+++ Data supplied

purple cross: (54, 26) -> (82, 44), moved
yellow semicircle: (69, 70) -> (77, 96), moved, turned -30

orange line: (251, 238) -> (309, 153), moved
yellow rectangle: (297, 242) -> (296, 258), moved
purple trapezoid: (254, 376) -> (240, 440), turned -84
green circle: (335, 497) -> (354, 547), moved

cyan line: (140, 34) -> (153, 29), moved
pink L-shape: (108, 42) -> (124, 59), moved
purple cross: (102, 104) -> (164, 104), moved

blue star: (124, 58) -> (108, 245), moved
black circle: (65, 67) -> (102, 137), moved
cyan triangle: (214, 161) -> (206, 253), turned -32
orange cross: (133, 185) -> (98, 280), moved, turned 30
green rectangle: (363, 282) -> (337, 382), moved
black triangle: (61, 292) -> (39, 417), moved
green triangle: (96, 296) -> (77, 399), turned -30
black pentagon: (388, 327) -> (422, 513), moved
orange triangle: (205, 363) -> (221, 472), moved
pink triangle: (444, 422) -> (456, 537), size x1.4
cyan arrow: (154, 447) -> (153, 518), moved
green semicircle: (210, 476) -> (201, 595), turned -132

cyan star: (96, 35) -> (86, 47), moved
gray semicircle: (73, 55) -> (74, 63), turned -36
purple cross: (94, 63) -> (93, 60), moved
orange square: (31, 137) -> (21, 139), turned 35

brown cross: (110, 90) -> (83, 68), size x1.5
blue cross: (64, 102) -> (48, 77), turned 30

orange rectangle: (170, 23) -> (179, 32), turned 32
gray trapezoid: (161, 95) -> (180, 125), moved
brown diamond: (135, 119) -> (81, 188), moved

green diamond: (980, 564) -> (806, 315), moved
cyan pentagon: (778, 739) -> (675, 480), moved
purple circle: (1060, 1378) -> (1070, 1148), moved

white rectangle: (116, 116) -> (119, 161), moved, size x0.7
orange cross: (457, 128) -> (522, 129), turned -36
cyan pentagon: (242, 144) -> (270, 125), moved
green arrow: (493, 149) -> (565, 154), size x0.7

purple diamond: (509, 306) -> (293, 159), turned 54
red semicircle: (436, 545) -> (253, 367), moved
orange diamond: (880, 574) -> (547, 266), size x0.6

++++++

### About this exercise
Would you restate the entries word for word, omitting none?

### Solution to the problem
purple cross: (54, 26) -> (82, 44), moved
yellow semicircle: (69, 70) -> (77, 96), moved, turned -30

orange line: (251, 238) -> (309, 153), moved
yellow rectangle: (297, 242) -> (296, 258), moved
purple trapezoid: (254, 376) -> (240, 440), turned -84
green circle: (335, 497) -> (354, 547), moved

cyan line: (140, 34) -> (153, 29), moved
pink L-shape: (108, 42) -> (124, 59), moved
purple cross: (102, 104) -> (164, 104), moved

blue star: (124, 58) -> (108, 245), moved
black circle: (65, 67) -> (102, 137), moved
cyan triangle: (214, 161) -> (206, 253), turned -32
orange cross: (133, 185) -> (98, 280), moved, turned 30
green rectangle: (363, 282) -> (337, 382), moved
black triangle: (61, 292) -> (39, 417), moved
green triangle: (96, 296) -> (77, 399), turned -30
black pentagon: (388, 327) -> (422, 513), moved
orange triangle: (205, 363) -> (221, 472), moved
pink triangle: (444, 422) -> (456, 537), size x1.4
cyan arrow: (154, 447) -> (153, 518), moved
green semicircle: (210, 476) -> (201, 595), turned -132

cyan star: (96, 35) -> (86, 47), moved
gray semicircle: (73, 55) -> (74, 63), turned -36
purple cross: (94, 63) -> (93, 60), moved
orange square: (31, 137) -> (21, 139), turned 35

brown cross: (110, 90) -> (83, 68), size x1.5
blue cross: (64, 102) -> (48, 77), turned 30

orange rectangle: (170, 23) -> (179, 32), turned 32
gray trapezoid: (161, 95) -> (180, 125), moved
brown diamond: (135, 119) -> (81, 188), moved

green diamond: (980, 564) -> (806, 315), moved
cyan pentagon: (778, 739) -> (675, 480), moved
purple circle: (1060, 1378) -> (1070, 1148), moved

white rectangle: (116, 116) -> (119, 161), moved, size x0.7
orange cross: (457, 128) -> (522, 129), turned -36
cyan pentagon: (242, 144) -> (270, 125), moved
green arrow: (493, 149) -> (565, 154), size x0.7

purple diamond: (509, 306) -> (293, 159), turned 54
red semicircle: (436, 545) -> (253, 367), moved
orange diamond: (880, 574) -> (547, 266), size x0.6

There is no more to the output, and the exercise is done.